» **ASSIGNED TASK**
Your answer should be the lines below from the one with "R1: 12k (FB, GND) -> 12k (+5V, FB)" to the one with "J6 pin 2: VLOAD -> GND", both included, given again exactly and with nothing added.

DATA RECORDS START

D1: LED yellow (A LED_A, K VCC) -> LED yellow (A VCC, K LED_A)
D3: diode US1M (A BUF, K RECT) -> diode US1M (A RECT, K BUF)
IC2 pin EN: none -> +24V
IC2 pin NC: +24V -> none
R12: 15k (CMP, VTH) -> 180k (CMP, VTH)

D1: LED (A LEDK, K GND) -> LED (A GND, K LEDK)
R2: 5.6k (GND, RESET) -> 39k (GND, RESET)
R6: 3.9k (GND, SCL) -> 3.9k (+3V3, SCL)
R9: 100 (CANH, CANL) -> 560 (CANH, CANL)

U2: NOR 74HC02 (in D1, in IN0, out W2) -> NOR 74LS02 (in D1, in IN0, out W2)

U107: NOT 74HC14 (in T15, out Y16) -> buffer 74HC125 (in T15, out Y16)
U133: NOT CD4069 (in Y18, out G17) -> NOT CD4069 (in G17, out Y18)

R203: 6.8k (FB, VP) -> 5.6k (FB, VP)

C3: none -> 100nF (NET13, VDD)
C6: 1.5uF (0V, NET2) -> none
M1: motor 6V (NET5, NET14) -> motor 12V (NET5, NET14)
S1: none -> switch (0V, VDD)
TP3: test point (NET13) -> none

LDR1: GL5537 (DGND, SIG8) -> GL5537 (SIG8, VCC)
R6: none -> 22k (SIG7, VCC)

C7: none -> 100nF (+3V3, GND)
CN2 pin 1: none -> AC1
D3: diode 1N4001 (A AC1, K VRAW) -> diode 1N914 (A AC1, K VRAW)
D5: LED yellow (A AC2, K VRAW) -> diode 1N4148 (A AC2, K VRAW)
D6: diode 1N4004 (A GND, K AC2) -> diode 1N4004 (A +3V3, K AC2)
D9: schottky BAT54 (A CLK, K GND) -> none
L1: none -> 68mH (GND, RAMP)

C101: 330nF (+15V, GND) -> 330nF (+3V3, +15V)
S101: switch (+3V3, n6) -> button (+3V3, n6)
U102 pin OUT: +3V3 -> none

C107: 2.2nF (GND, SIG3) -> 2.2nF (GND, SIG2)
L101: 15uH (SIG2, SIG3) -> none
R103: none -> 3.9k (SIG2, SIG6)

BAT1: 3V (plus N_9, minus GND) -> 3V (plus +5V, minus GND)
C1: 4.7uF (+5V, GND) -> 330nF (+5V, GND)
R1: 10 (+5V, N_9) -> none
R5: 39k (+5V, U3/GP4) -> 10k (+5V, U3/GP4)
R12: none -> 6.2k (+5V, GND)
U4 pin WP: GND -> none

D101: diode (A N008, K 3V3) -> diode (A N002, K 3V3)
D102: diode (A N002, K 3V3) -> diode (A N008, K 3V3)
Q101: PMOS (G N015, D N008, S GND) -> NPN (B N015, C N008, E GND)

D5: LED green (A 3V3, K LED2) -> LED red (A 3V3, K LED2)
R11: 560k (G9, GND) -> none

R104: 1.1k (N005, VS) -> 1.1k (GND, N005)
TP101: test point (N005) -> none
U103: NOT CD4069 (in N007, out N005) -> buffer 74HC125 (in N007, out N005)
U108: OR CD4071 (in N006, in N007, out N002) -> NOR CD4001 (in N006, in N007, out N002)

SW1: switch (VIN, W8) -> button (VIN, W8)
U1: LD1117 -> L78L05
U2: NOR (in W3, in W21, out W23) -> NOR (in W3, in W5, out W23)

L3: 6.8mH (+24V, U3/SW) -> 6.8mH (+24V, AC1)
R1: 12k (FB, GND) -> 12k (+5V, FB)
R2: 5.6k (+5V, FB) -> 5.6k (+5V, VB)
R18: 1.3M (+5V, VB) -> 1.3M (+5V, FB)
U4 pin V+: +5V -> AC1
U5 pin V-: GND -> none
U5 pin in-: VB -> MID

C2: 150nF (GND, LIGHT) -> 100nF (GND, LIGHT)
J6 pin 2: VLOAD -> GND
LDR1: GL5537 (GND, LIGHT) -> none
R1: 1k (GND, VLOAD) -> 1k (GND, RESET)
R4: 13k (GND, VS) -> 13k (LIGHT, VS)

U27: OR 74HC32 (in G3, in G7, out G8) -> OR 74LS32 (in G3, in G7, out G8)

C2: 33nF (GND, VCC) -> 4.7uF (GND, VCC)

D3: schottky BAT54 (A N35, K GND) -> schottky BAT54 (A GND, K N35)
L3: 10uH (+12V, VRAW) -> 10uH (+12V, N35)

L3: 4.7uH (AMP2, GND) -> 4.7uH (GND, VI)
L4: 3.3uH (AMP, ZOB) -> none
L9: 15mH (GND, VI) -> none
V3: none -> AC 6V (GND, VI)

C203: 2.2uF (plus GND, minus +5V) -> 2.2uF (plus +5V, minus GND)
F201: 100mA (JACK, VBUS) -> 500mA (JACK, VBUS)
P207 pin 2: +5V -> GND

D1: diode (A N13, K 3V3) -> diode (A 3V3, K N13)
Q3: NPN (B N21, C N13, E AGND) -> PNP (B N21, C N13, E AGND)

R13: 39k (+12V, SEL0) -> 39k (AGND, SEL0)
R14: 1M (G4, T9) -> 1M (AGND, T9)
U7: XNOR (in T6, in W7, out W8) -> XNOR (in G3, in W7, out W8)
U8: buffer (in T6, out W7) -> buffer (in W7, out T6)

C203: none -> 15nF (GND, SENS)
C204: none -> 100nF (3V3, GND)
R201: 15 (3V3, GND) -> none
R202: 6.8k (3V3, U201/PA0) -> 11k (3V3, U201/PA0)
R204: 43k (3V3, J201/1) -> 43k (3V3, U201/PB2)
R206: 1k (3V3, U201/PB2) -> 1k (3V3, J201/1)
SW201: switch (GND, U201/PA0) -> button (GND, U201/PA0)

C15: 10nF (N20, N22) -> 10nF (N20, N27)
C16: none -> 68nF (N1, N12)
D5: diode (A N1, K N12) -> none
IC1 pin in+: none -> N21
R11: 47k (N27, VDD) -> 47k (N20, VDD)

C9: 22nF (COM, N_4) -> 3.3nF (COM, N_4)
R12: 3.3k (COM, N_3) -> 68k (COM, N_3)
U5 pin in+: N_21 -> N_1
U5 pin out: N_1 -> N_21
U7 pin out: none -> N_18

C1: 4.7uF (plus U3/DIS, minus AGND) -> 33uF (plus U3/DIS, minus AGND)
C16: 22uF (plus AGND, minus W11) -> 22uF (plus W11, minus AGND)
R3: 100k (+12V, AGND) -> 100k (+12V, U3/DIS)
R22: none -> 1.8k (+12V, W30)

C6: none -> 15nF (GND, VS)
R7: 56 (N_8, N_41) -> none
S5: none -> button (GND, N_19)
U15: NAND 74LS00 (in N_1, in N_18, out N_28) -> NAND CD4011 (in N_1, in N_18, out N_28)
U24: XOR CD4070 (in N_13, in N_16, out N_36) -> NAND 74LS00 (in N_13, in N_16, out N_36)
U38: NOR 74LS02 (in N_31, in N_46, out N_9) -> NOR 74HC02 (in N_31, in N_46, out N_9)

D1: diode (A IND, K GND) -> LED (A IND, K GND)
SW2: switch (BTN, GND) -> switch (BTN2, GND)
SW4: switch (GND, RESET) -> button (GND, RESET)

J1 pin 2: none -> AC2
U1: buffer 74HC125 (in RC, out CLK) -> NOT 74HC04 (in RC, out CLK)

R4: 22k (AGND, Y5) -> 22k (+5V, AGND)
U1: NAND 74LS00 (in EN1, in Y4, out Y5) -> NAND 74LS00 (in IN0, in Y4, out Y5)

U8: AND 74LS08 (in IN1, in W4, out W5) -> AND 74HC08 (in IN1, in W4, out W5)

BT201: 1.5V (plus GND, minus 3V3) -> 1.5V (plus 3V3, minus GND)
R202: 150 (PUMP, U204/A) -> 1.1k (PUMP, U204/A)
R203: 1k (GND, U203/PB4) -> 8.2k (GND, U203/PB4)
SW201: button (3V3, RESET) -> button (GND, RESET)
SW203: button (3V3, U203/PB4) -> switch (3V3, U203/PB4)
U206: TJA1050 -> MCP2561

DATA RECORDS END

» **WRITTEN RESPONSE**
R1: 12k (FB, GND) -> 12k (+5V, FB)
R2: 5.6k (+5V, FB) -> 5.6k (+5V, VB)
R18: 1.3M (+5V, VB) -> 1.3M (+5V, FB)
U4 pin V+: +5V -> AC1
U5 pin V-: GND -> none
U5 pin in-: VB -> MID

C2: 150nF (GND, LIGHT) -> 100nF (GND, LIGHT)
J6 pin 2: VLOAD -> GND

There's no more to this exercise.